== Input records ==

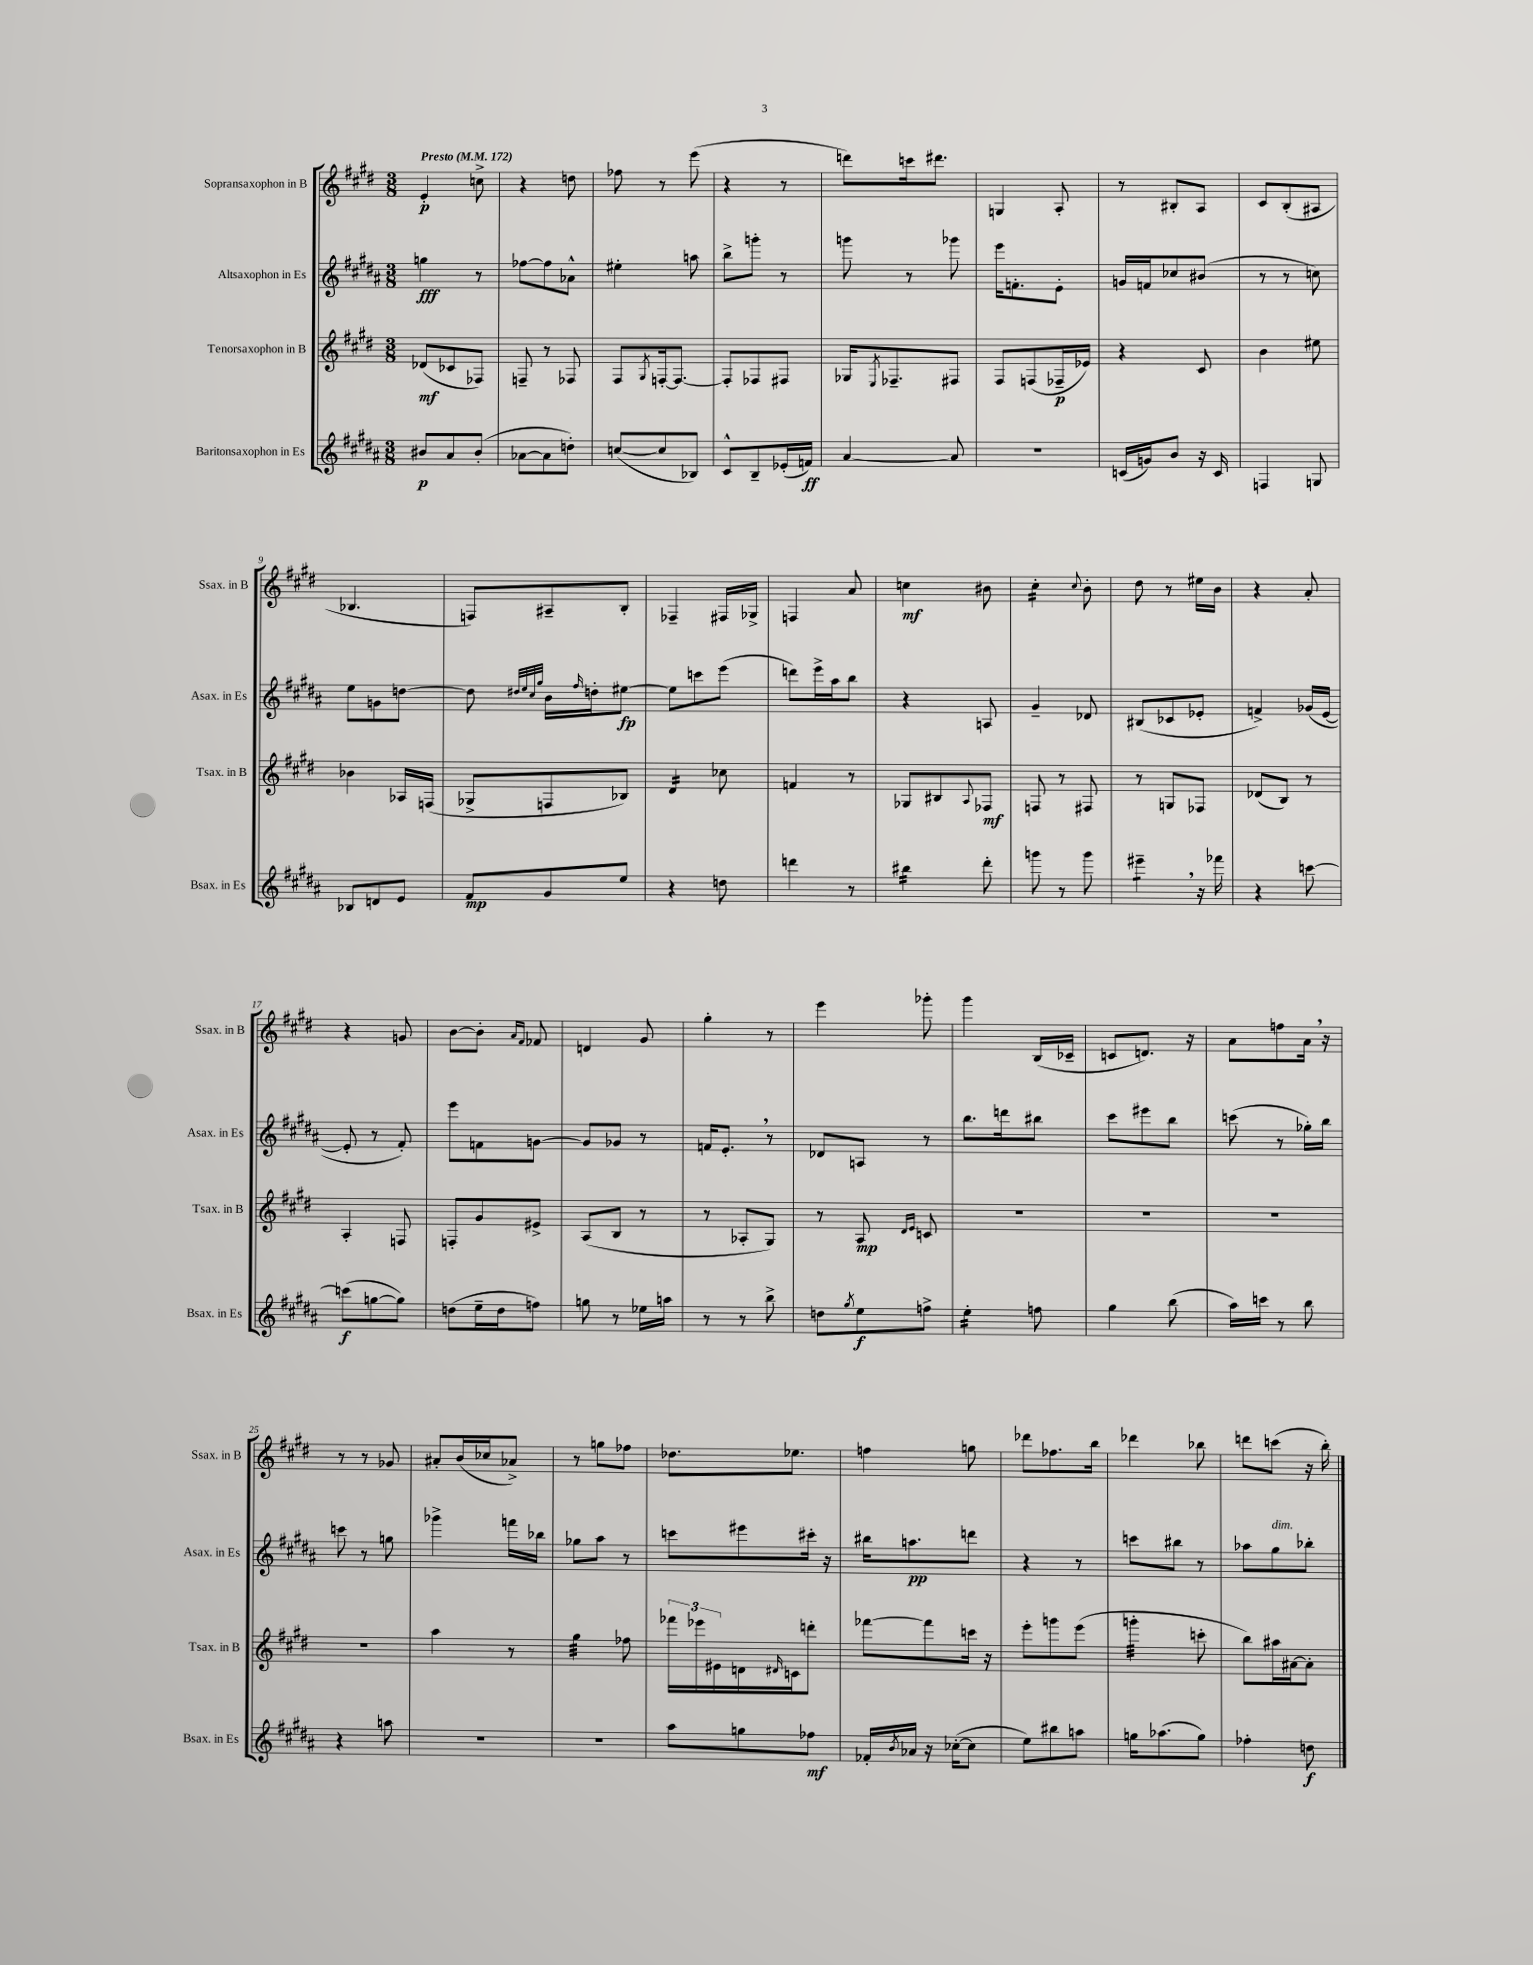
<<
\new StaffGroup <<
\new Staff = "s0" \with { instrumentName = "Sopransaxophon in B" shortInstrumentName = "Ssax. in B" } {
    \clef treble \key e \major \numericTimeSignature \time 3/8 \tempo "Presto" 4 = 172
    e'4-.\p c''8-> |
    r4 d''8 |
    fes''8 r8 e'''8( |
    r4 r8 |
    d'''8) c'''16 dis'''8. |
    g4 a8-. |
    r8 bis8-. a8 |
    cis'8 b8-.( ais8 |
    bes4. |
    f8) ais8-- b8-. |
    fes4-- fis16 ges16-> |
    f4 a'8 |
    c''4\mf bis'8 |
    cis''4:16-. \appoggiatura { cis''8 } b'8-. |
    dis''8 r8 eis''16 b'16 |
    r4 a'8-. |
    r4 g'8 |
    b'8~ b'8-. \grace { a'16 fis'16 } fes'8 |
    d'4 gis'8 |
    gis''4-. r8 |
    e'''4 ges'''8-. |
    gis'''4 b16( ces'16-- |
    c'8 d'8.) r16 |
    a'8 f''8 a'16 \breathe r16 |
    r8 r8 ges'8 |
    ais'8-. b'16( ces''16 aes'8->) |
    r8 g''8 fes''8 |
    des''8. ees''8. |
    f''4 g''8 |
    des'''8 fes''8. b''16 |
    des'''4 bes''8 |
    d'''8 c'''8( r16 b''16-.) \bar "|." |
}
\new Staff = "s1" \with { instrumentName = "Altsaxophon in Es" shortInstrumentName = "Asax. in Es" } {
    \clef treble \key b \major \numericTimeSignature \time 3/8
    g''4\fff r8 |
    fes''8~ fes''8 aes'8-^ |
    eis''4-. a''8 |
    b''8-> g'''8-. r8 |
    g'''8 r8 ges'''8 |
    e'''16 f'8.-. e'8-. |
    g'16 f'16 ces''8 bis'8( |
    r8 r8 c''8) |
    e''8 g'8 d''8~ |
    d''8 \grace { dis''32 e''32 cis''32 gis''32 } b'16 \grace { fis''16 } d''16-. eis''8~\fp |
    eis''8 c'''8 e'''8( |
    d'''8) e'''16-> ais''16 b''8 |
    r4 a8 |
    gis'4-- des'8 |
    bis8( ces'8 ees'8-. |
    f'4->) ges'16( e'16~ |
    e'8-. r8 fis'8-.) |
    e'''8 f'8 g'8~ |
    g'8 ges'8 r8 |
    f'16 e'8.-. \breathe r8 |
    des'8 a8 r8 |
    b''8. d'''16 bis''8 |
    cis'''8 eis'''8 b''8 |
    c'''8( r8 ges''16-.) b''16 |
    c'''8 r8 g''8 |
    ges'''4-> f'''16 bes''16 |
    ges''8 ais''8 r8 |
    c'''8 eis'''8 cis'''16-. r16 |
    bis''16 a''8.\pp d'''8 |
    r4 r8 |
    c'''8 bis''8 r8 |
    aes''8 gis''8^\markup { \italic "dim." } bes''8-. \bar "|." |
}
\new Staff = "s2" \with { instrumentName = "Tenorsaxophon in B" shortInstrumentName = "Tsax. in B" } {
    \clef treble \key e \major \numericTimeSignature \time 3/8
    des'8\mf( ces'8 fes8) |
    f8-- r8 fes8 |
    fis8 \acciaccatura { gis8 } f16~-. f8.~ |
    f8-. fes8 fis8 |
    ges16 \acciaccatura { e8 } fes8.-- fis8 |
    fis8 f8( fes16--\p ees'16) |
    r4 cis'8 |
    b'4 eis''8 |
    bes'4 aes16 f16( |
    ges8-> f8 bes8) |
    dis'4:16 ces''8 |
    f'4 r8 |
    ges8 bis8 \appoggiatura { a8 } fes8\mf |
    f8 r8 fis8 |
    r8 g8 fes8 |
    des'8( b8) r8 |
    a4-. f8 |
    f8-. gis'8 eis'8-> |
    a8( b8 r8 |
    r8 aes8-. gis8) |
    r8 a8\mp \grace { dis'16 e'16 } c'8 |
    R4. |
    R4. |
    R4. |
    R4. |
    a''4 r8 |
    gis''4:32 fes''8 |
    \tuplet 3/2 { fes'''16 ees'''16 eis'16 } d'16 \grace { dis'16 } c'16 d'''8-. |
    fes'''8~ fes'''8 c'''16 r16 |
    e'''8-. g'''8 e'''8( |
    g'''4:32-. c'''8-. |
    b''8) ais''16 ais'16~ ais'8-. \bar "|." |
}
\new Staff = "s3" \with { instrumentName = "Baritonsaxophon in Es" shortInstrumentName = "Bsax. in Es" } {
    \clef treble \key b \major \numericTimeSignature \time 3/8
    bis'8\p ais'8 bis'8-.( |
    aes'8~ aes'8 d''8-.) |
    c''8~( c''8 bes8) |
    cis'8-^ b8-- ees'16-.( f'16\ff) |
    ais'4~ ais'8 |
    R4. |
    c'16( g'16) b'8 r16 c'16 |
    f4 g8 |
    bes8 d'8 e'8 |
    fis'8\mp gis'8 e''8 |
    r4 d''8 |
    d'''4 r8 |
    bis''4:16 dis'''8-. |
    g'''8 r8 g'''8 |
    eis'''4:8-- \breathe r16 fes'''16 |
    r4 c'''8~ |
    c'''8\f( g''8~ g''8) |
    d''8( e''16-- d''16 f''8) |
    g''8 r8 ees''16 a''16 |
    r8 r8 b''8-> |
    d''8 \acciaccatura { gis''8 } e''8\f f''8-> |
    e''4:16-. f''8 |
    gis''4 b''8( |
    ais''16) c'''16 r8 b''8 |
    r4 a''8 |
    R4. |
    R4. |
    ais''8 g''8 fes''8\mf |
    fes'16-. \acciaccatura { b'8 } aes'16 r16 ces''16~-.( ces''8 |
    e''8) bis''8 a''8 |
    g''16 aes''8.( g''8) |
    fes''4-. d''8\f \bar "|." |
}
>>
>>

===

• **Task to complete**: Set down the data verbatim from its start through the line containing "c'8 d'8.) r16 |", including that line. Leave the picture out of your answer.

• **Task response**:
<<
\new StaffGroup <<
\new Staff = "s0" \with { instrumentName = "Sopransaxophon in B" shortInstrumentName = "Ssax. in B" } {
    \clef treble \key e \major \numericTimeSignature \time 3/8 \tempo "Presto" 4 = 172
    e'4-.\p c''8-> |
    r4 d''8 |
    fes''8 r8 e'''8( |
    r4 r8 |
    d'''8) c'''16 dis'''8. |
    g4 a8-. |
    r8 bis8-. a8 |
    cis'8 b8-.( ais8 |
    bes4. |
    f8) ais8-- b8-. |
    fes4-- fis16 ges16-> |
    f4 a'8 |
    c''4\mf bis'8 |
    cis''4:16-. \appoggiatura { cis''8 } b'8-. |
    dis''8 r8 eis''16 b'16 |
    r4 a'8-. |
    r4 g'8 |
    b'8~ b'8-. \grace { a'16 fis'16 } fes'8 |
    d'4 gis'8 |
    gis''4-. r8 |
    e'''4 ges'''8-. |
    gis'''4 b16( ces'16-- |
    c'8 d'8.) r16 |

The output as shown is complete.